**What this task involves:**
State the number of lines in these records that include the string "yellow", and say nothing more.

▬▬▬▬▬▬

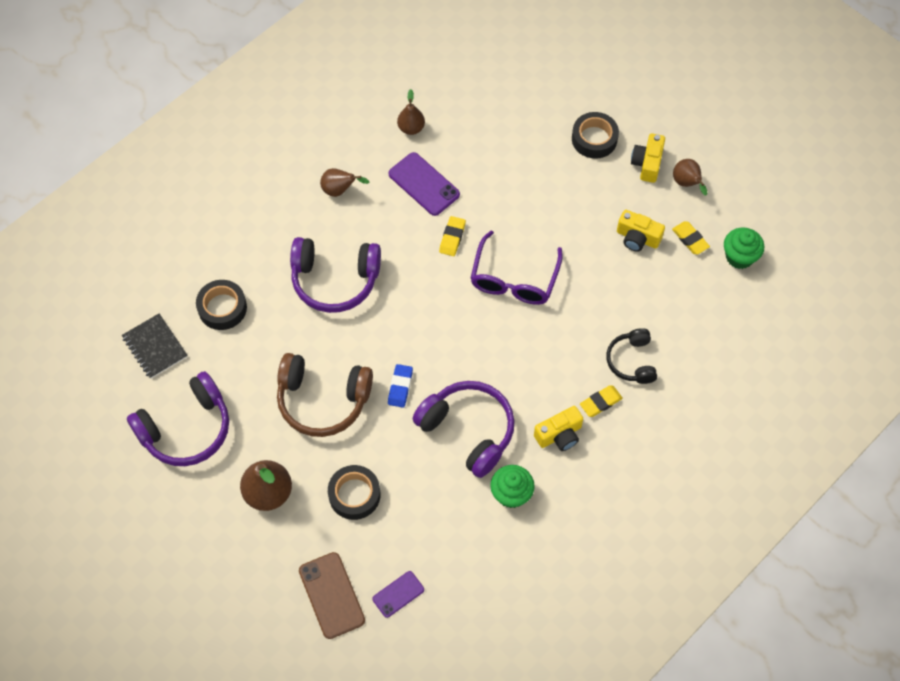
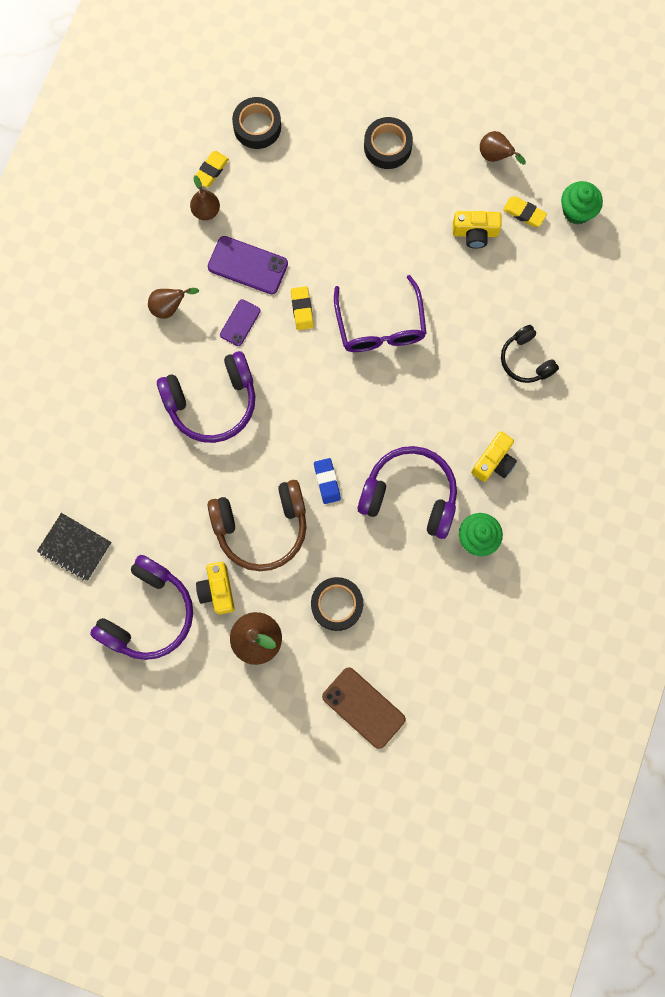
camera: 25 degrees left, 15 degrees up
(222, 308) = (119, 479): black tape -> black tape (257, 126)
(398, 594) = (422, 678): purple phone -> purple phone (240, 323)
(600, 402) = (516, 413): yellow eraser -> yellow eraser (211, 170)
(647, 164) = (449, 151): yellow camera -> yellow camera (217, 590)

▬▬▬▬▬▬

**Written answer:**
2